### RECORDS PROVIDED
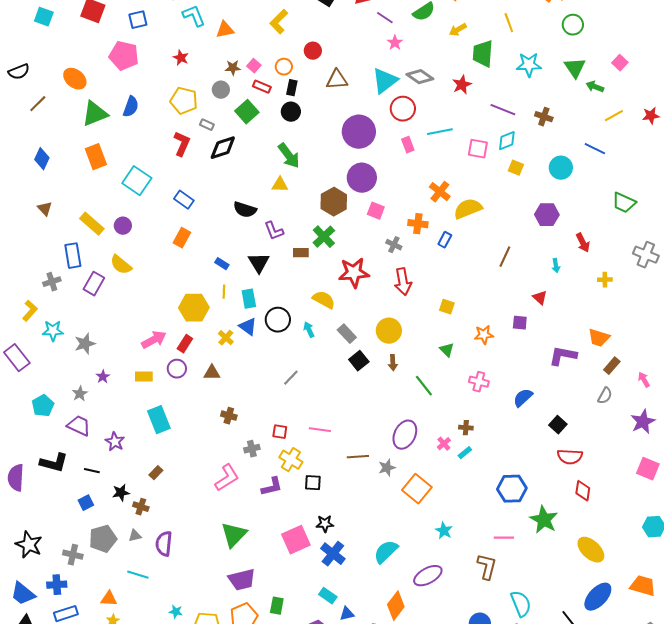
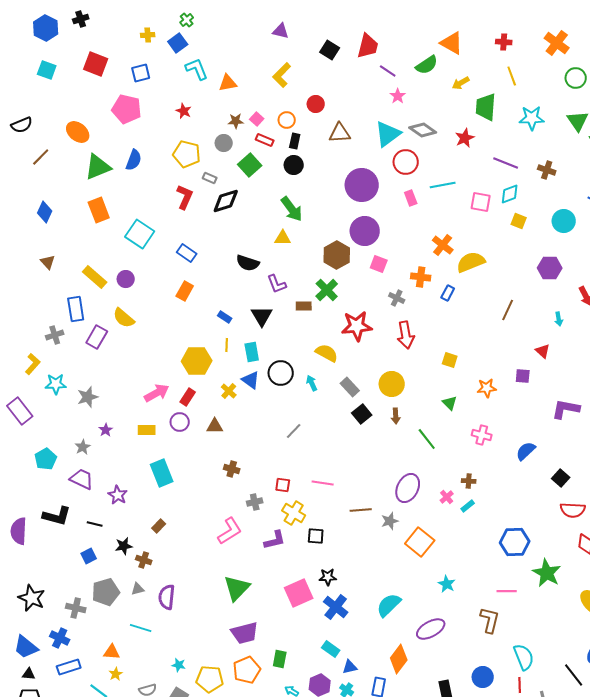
blue cross: (57, 585) -> (60, 638), turned 30

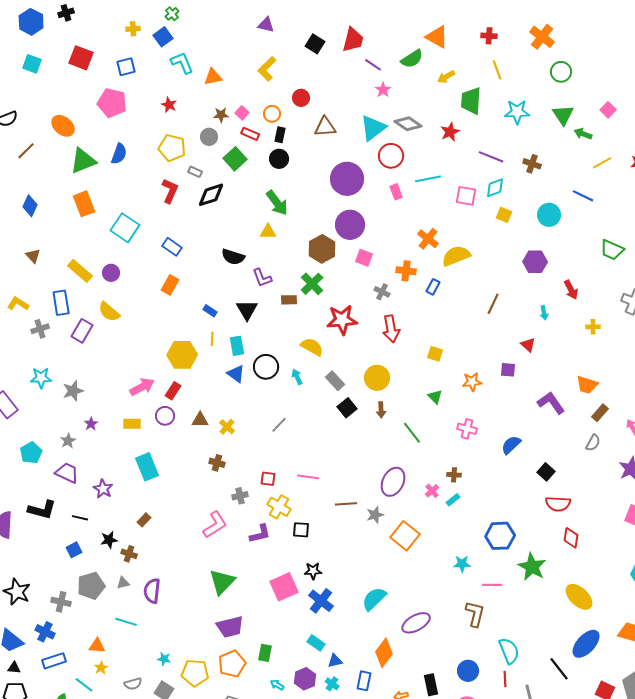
yellow L-shape: (33, 364) -> (18, 304), moved, turned -100
yellow cross: (229, 391) -> (227, 427), moved
purple L-shape: (566, 409) -> (551, 403), turned 44
cyan star: (447, 584) -> (462, 564), moved, turned -30

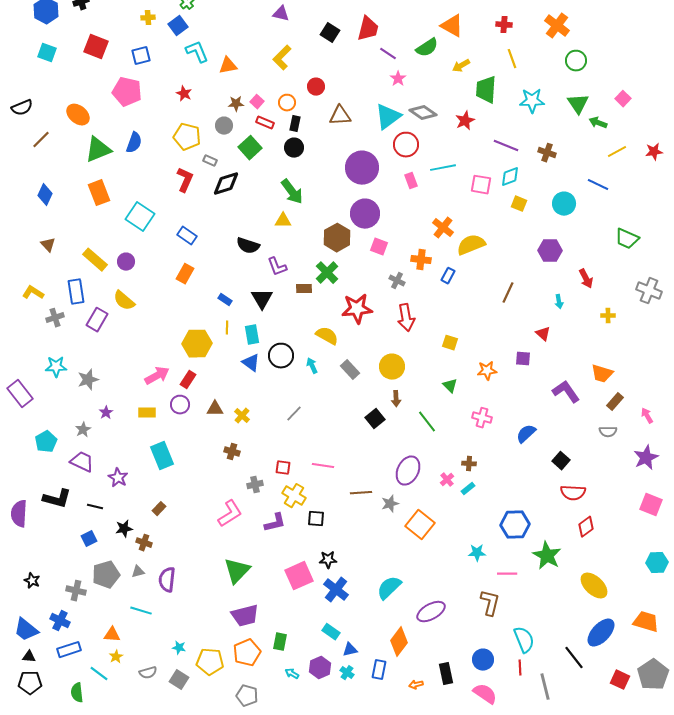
black square: (347, 408) -> (375, 419), moved
gray semicircle: (593, 443) -> (608, 432), turned 60
red diamond: (571, 538) -> (586, 527), turned 45
black star: (17, 592) -> (32, 581), size x0.6

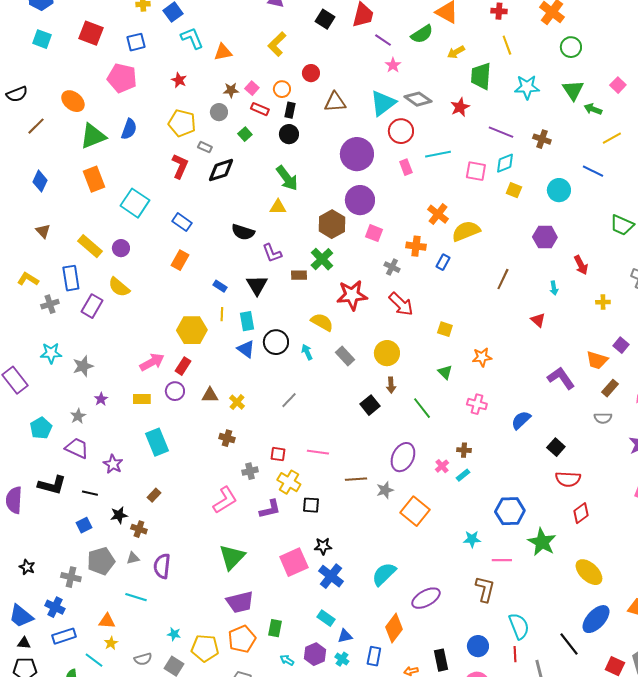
green square: (250, 148) -> (245, 134), size x0.6
red arrow: (406, 318) -> (401, 304), turned -36
purple square: (523, 359) -> (621, 345), moved, turned 35

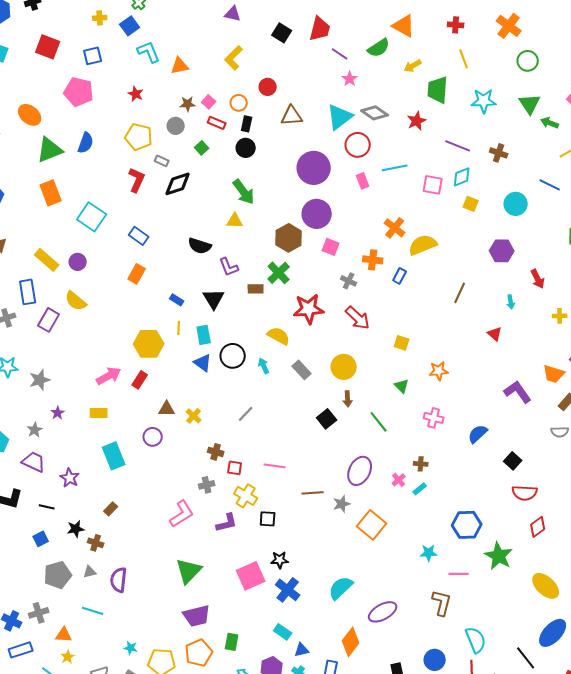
purple circle: (175, 391) -> (153, 437), moved
brown cross: (227, 438) -> (216, 452), moved
gray cross: (71, 577) -> (39, 613), moved, turned -30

### WHAT IS EXPECTED
Repeat the data above exactly; images are not part of the copy.

### RESPONSE BOX
blue cross: (57, 585) -> (60, 638), turned 30

yellow L-shape: (33, 364) -> (18, 304), moved, turned -100
yellow cross: (229, 391) -> (227, 427), moved
purple L-shape: (566, 409) -> (551, 403), turned 44
cyan star: (447, 584) -> (462, 564), moved, turned -30

black square: (347, 408) -> (375, 419), moved
gray semicircle: (593, 443) -> (608, 432), turned 60
red diamond: (571, 538) -> (586, 527), turned 45
black star: (17, 592) -> (32, 581), size x0.6

green square: (250, 148) -> (245, 134), size x0.6
red arrow: (406, 318) -> (401, 304), turned -36
purple square: (523, 359) -> (621, 345), moved, turned 35

purple circle: (175, 391) -> (153, 437), moved
brown cross: (227, 438) -> (216, 452), moved
gray cross: (71, 577) -> (39, 613), moved, turned -30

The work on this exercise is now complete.